__What you will do__:
Go through the listing and copy each line that has the string "triangle" in it.

__Data for processing__:
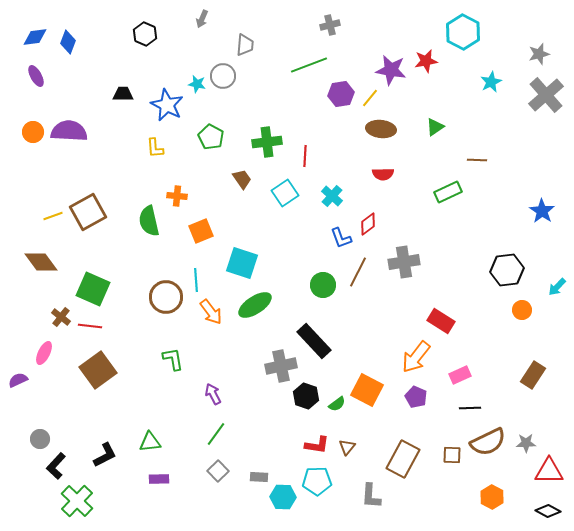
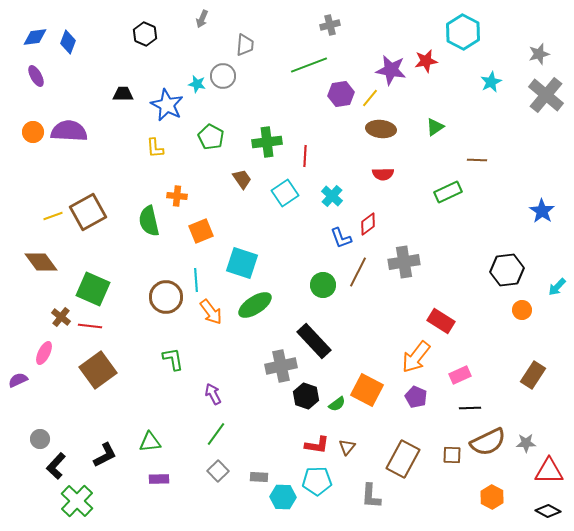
gray cross at (546, 95): rotated 9 degrees counterclockwise
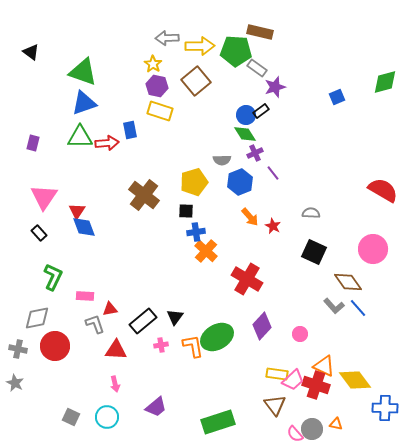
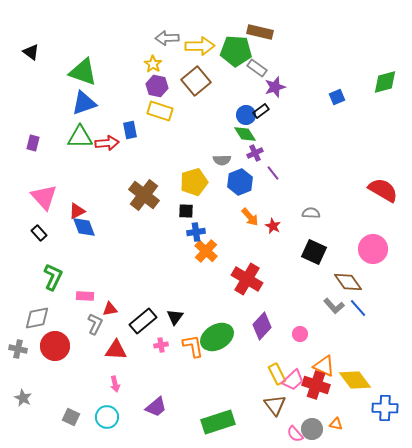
pink triangle at (44, 197): rotated 16 degrees counterclockwise
red triangle at (77, 211): rotated 30 degrees clockwise
gray L-shape at (95, 324): rotated 45 degrees clockwise
yellow rectangle at (277, 374): rotated 55 degrees clockwise
gray star at (15, 383): moved 8 px right, 15 px down
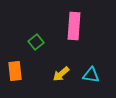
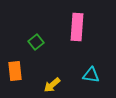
pink rectangle: moved 3 px right, 1 px down
yellow arrow: moved 9 px left, 11 px down
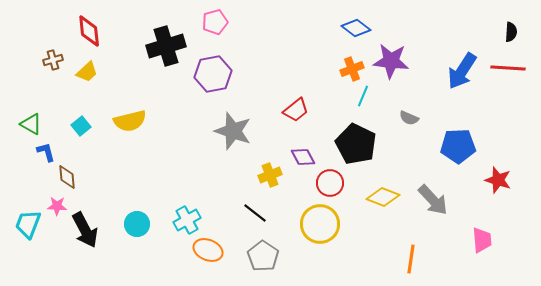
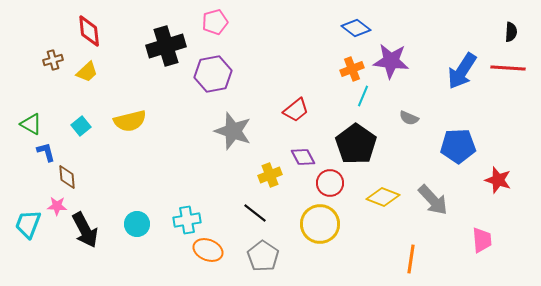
black pentagon: rotated 9 degrees clockwise
cyan cross: rotated 20 degrees clockwise
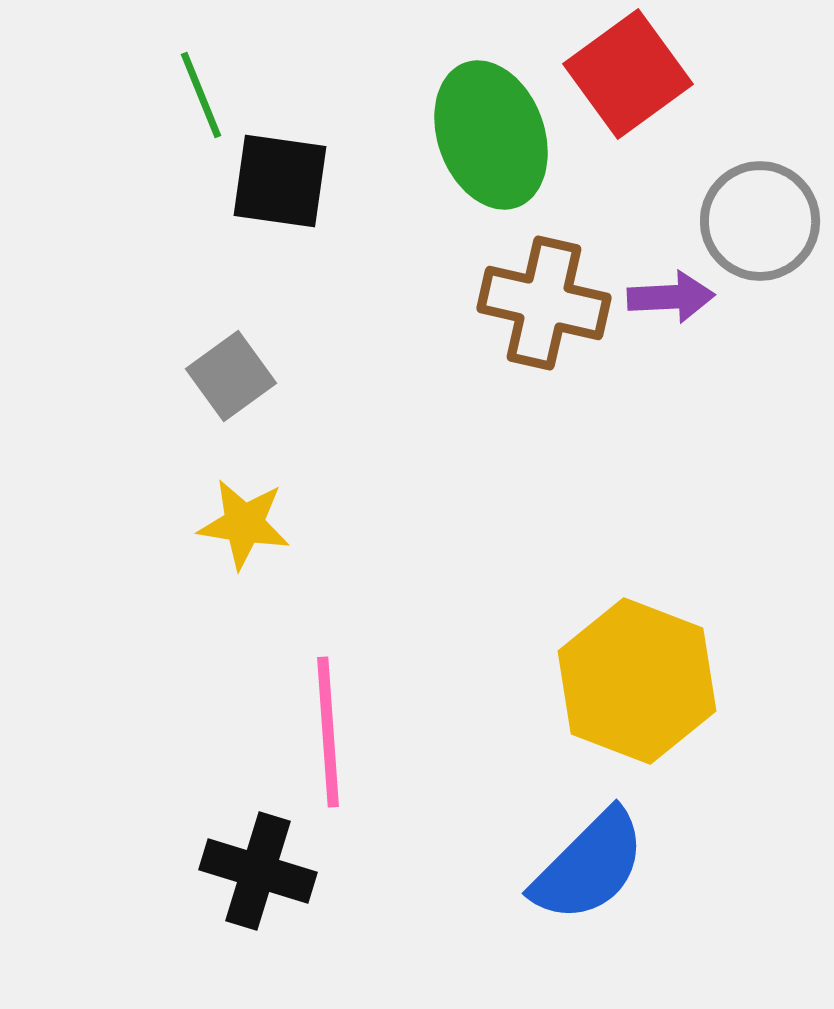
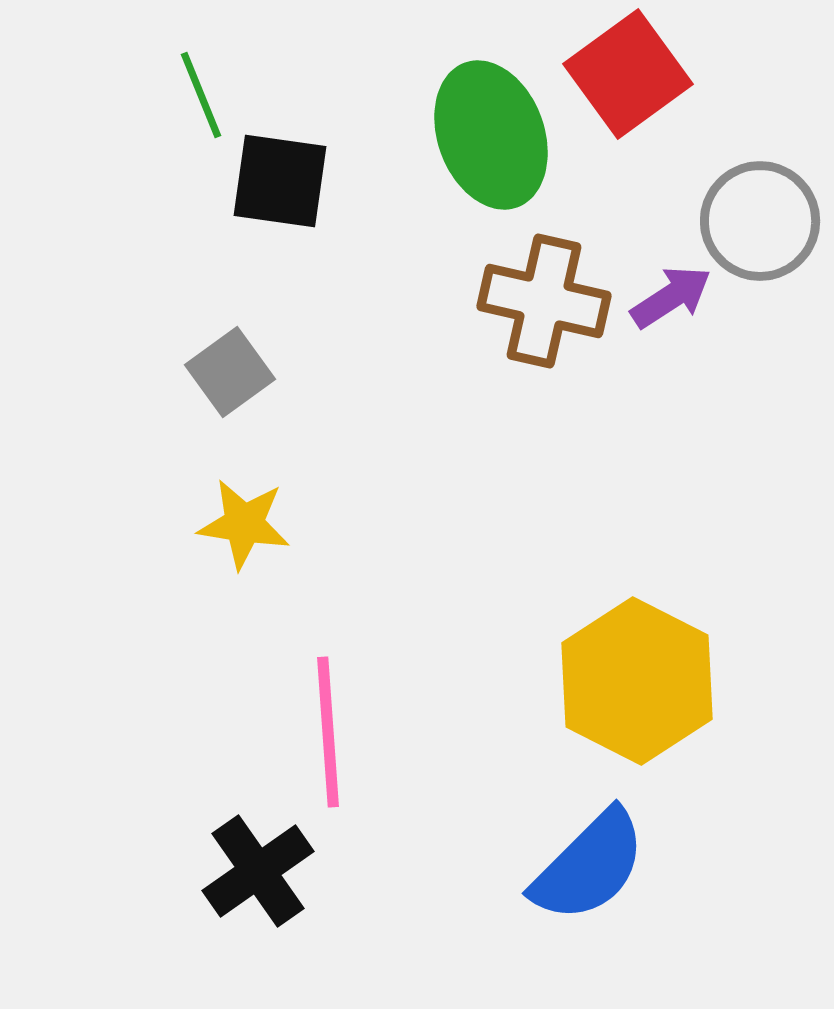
purple arrow: rotated 30 degrees counterclockwise
brown cross: moved 2 px up
gray square: moved 1 px left, 4 px up
yellow hexagon: rotated 6 degrees clockwise
black cross: rotated 38 degrees clockwise
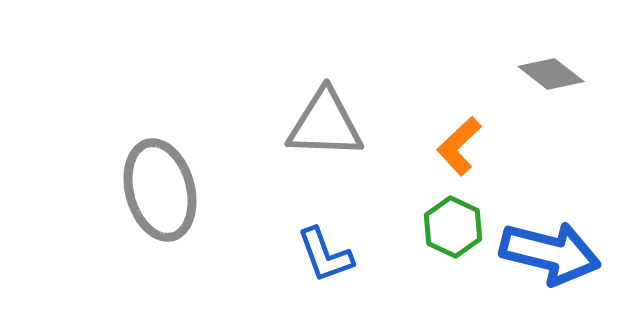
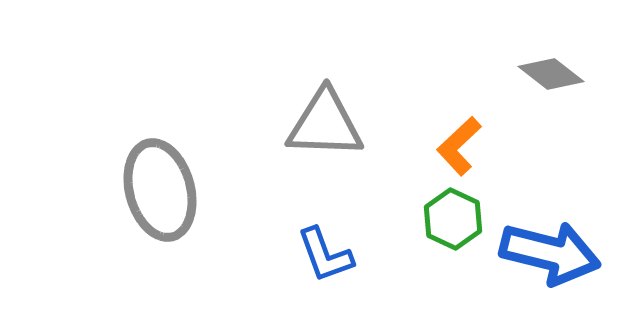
green hexagon: moved 8 px up
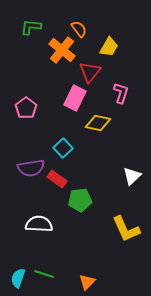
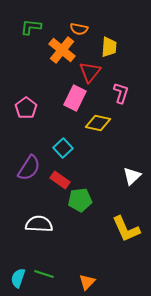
orange semicircle: rotated 138 degrees clockwise
yellow trapezoid: rotated 25 degrees counterclockwise
purple semicircle: moved 2 px left; rotated 48 degrees counterclockwise
red rectangle: moved 3 px right, 1 px down
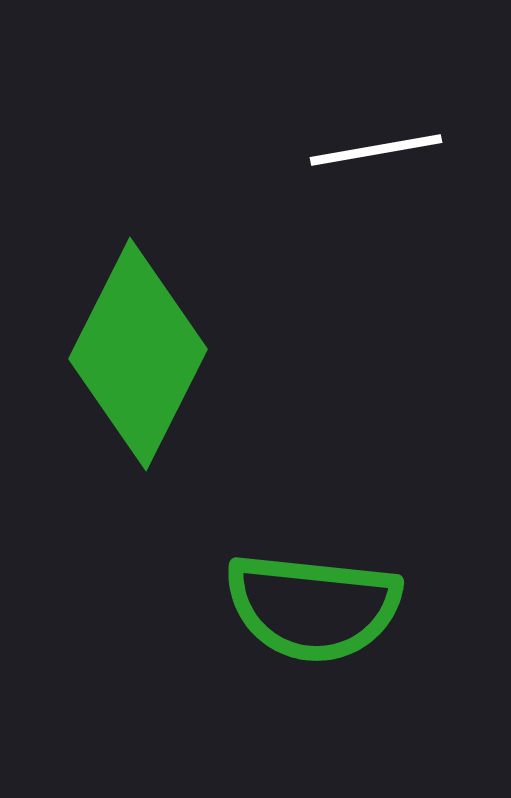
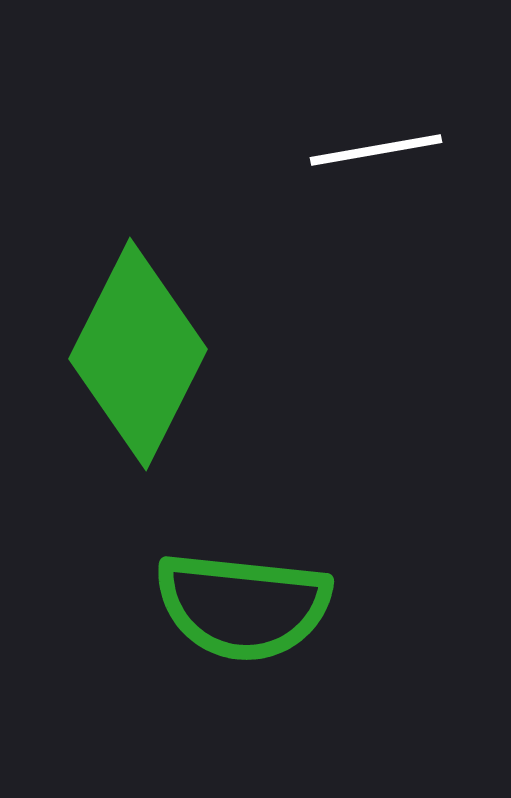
green semicircle: moved 70 px left, 1 px up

__Result of the exercise__:
pink triangle at (44, 197): rotated 16 degrees counterclockwise
red triangle at (77, 211): rotated 30 degrees clockwise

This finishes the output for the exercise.